> _Supplied material_:
▶

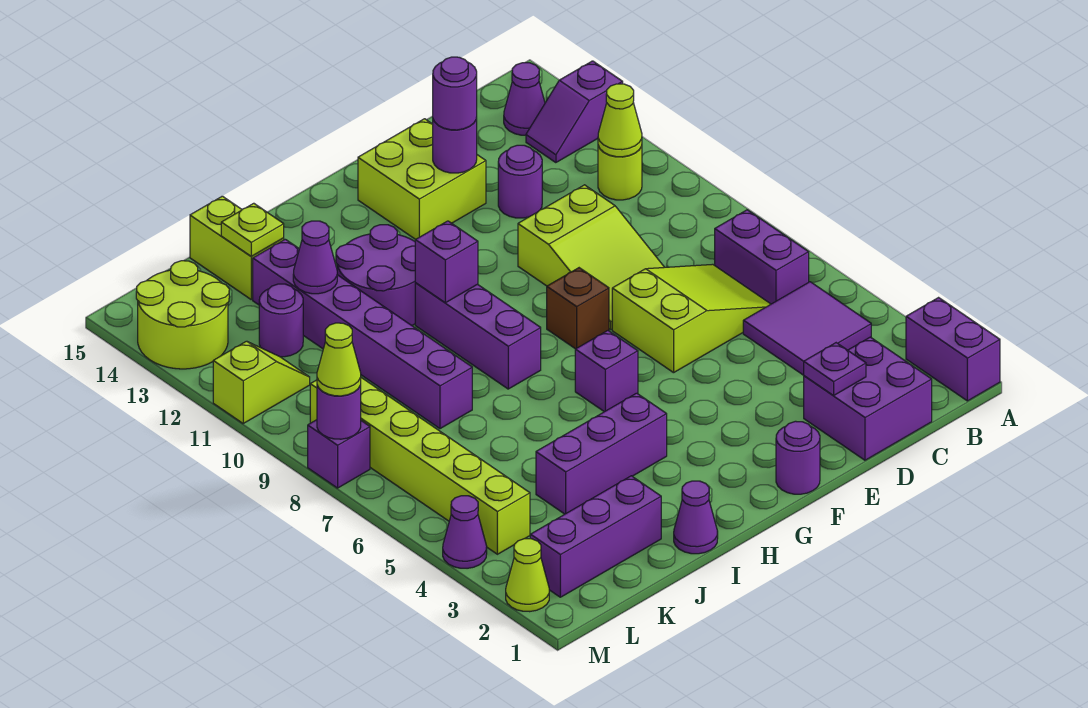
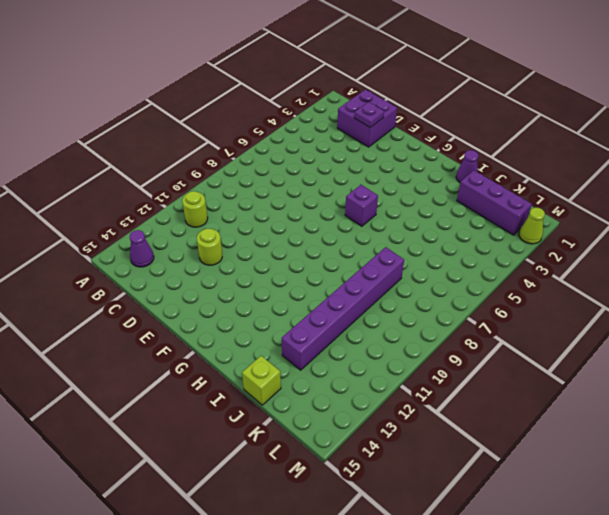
lime round brick D12 level 1 -> purple round brick D12 level 1
lime brick J15 level 1 -> lime brick J14:J15 level 1
none -> purple brick A1:A2 level 1
none -> purple slope A13:B13 level 1 top A
none -> purple tile B4:C5 level 1
none -> purple brick B6:B7 level 1

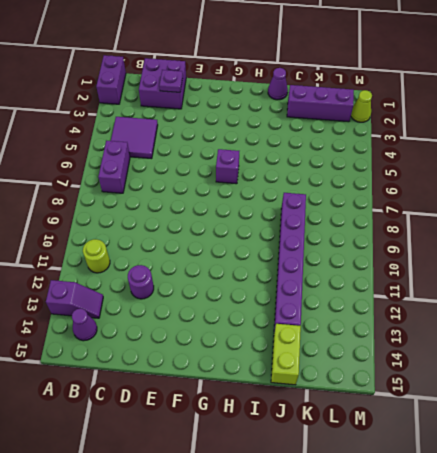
none -> lime slope C6:E7 level 1 top E
none -> lime slope D8:E10 level 1 top 10
none -> lime brick E13:F14 level 1
none -> purple round brick F1 level 1

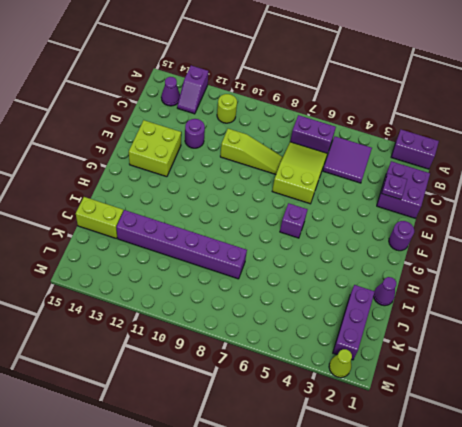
lime slope D8:D10 level 1 top 10 -> lime slope D8:E10 level 1 top 10
none -> brown brick F8 level 1
none -> purple brick H4:J4 level 1
none -> purple brick H8:H10 level 1
none -> purple round brick H11:I12 level 1

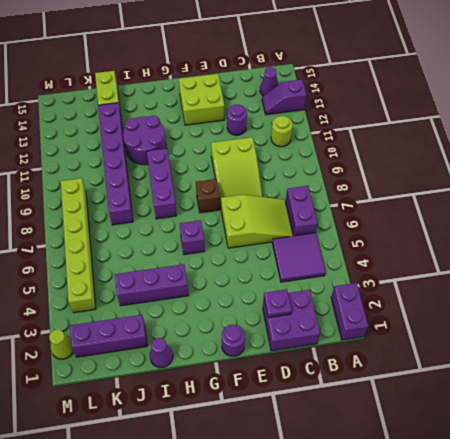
none -> purple round brick K12 level 1
none -> lime slope L11:M11 level 1 top M
none -> lime round brick L13:M14 level 1
none -> purple cone M4 level 1

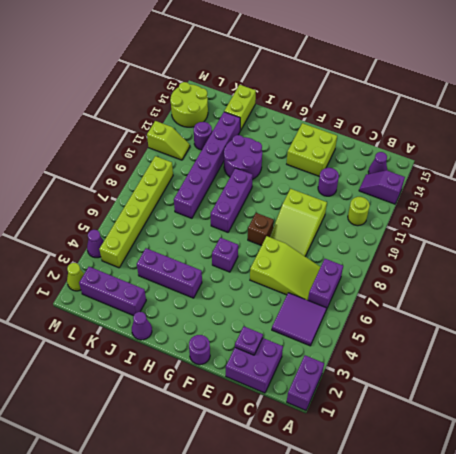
none -> purple brick M8 level 1
none -> lime cone B11 level 2
none -> purple round brick E13 level 2
none -> purple brick H10 level 2

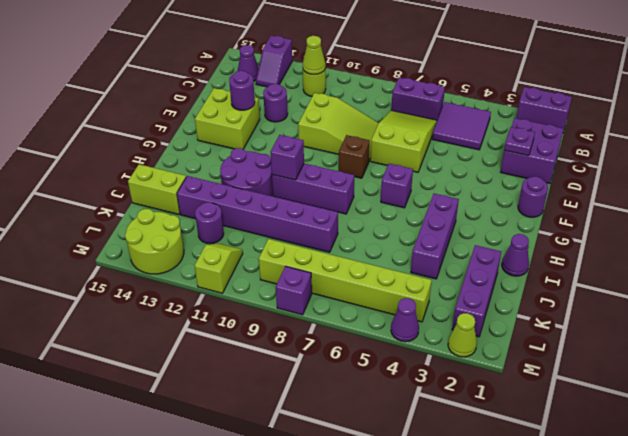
none -> purple cone J12 level 2
none -> lime plate J14 level 2
none -> purple round brick M8 level 2
none -> purple round brick E13 level 3

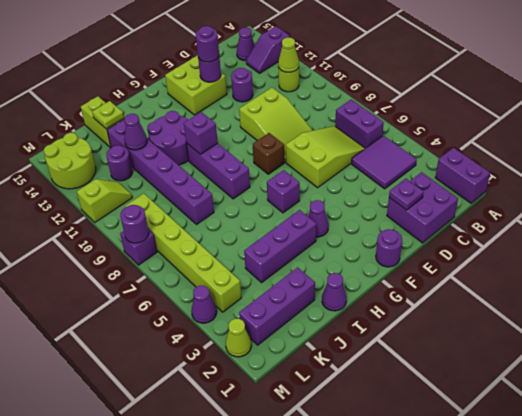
purple cone G4 level 1 -> none
none -> lime cone M8 level 3

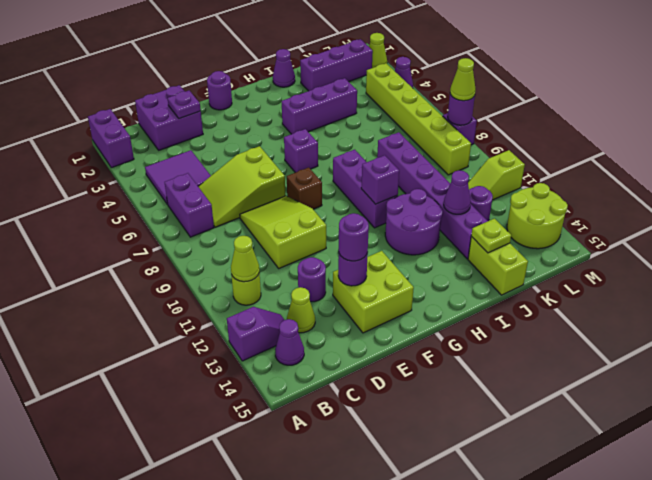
lime cone C13 level 1 -> none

◀

> _Requirement_: In the records above, find the line that contains "none -> purple brick H10 level 2". Retype it and every line after it, exactly, leaving out all pictures.

> _Response_:
none -> purple brick H10 level 2

none -> purple cone J12 level 2
none -> lime plate J14 level 2
none -> purple round brick M8 level 2
none -> purple round brick E13 level 3

purple cone G4 level 1 -> none
none -> lime cone M8 level 3

lime cone C13 level 1 -> none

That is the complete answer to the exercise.